Records for this exercise:
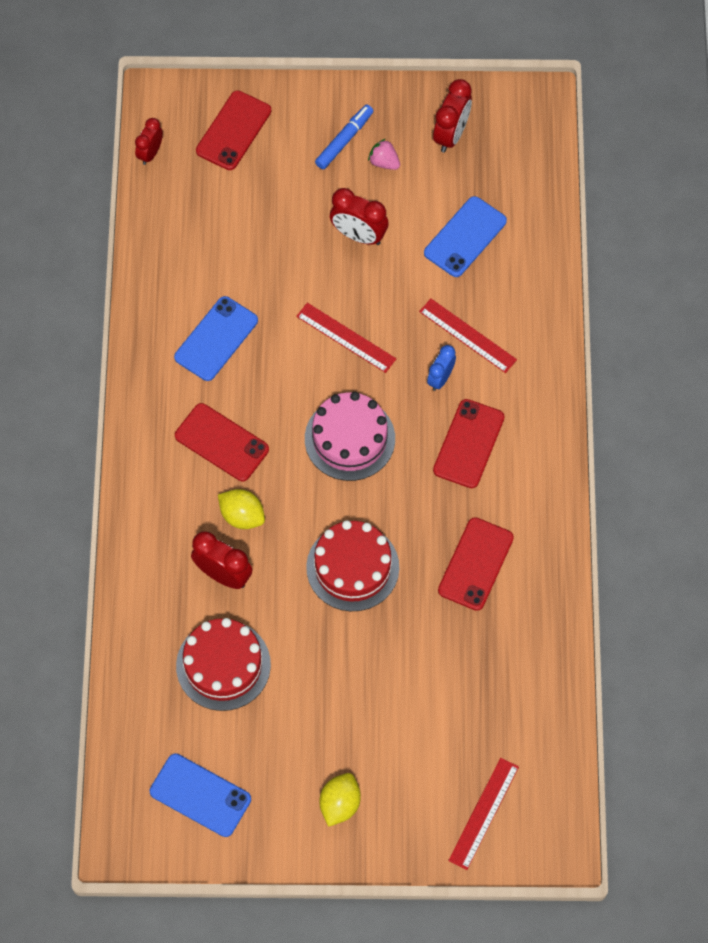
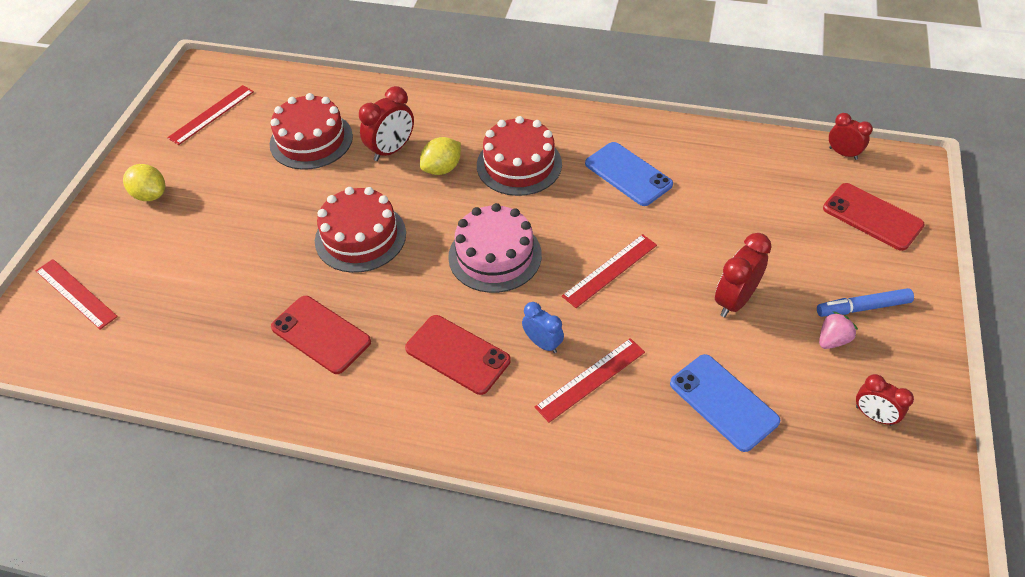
camera: 105 degrees right, 15 degrees down
(200, 795) = (211, 114): blue phone -> red ruler
(221, 442) = (519, 164): red phone -> red cake
(344, 140) = (862, 308): blue marker -> blue marker turned 120 degrees clockwise
(451, 135) = (873, 416): red clock -> red clock, size x0.65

Problem to solve: Retype nothing except the lines from the line holding "(344, 140) = (862, 308): blue" through the last line of the entries, both included.

Final answer:
(344, 140) = (862, 308): blue marker -> blue marker turned 120 degrees clockwise
(451, 135) = (873, 416): red clock -> red clock, size x0.65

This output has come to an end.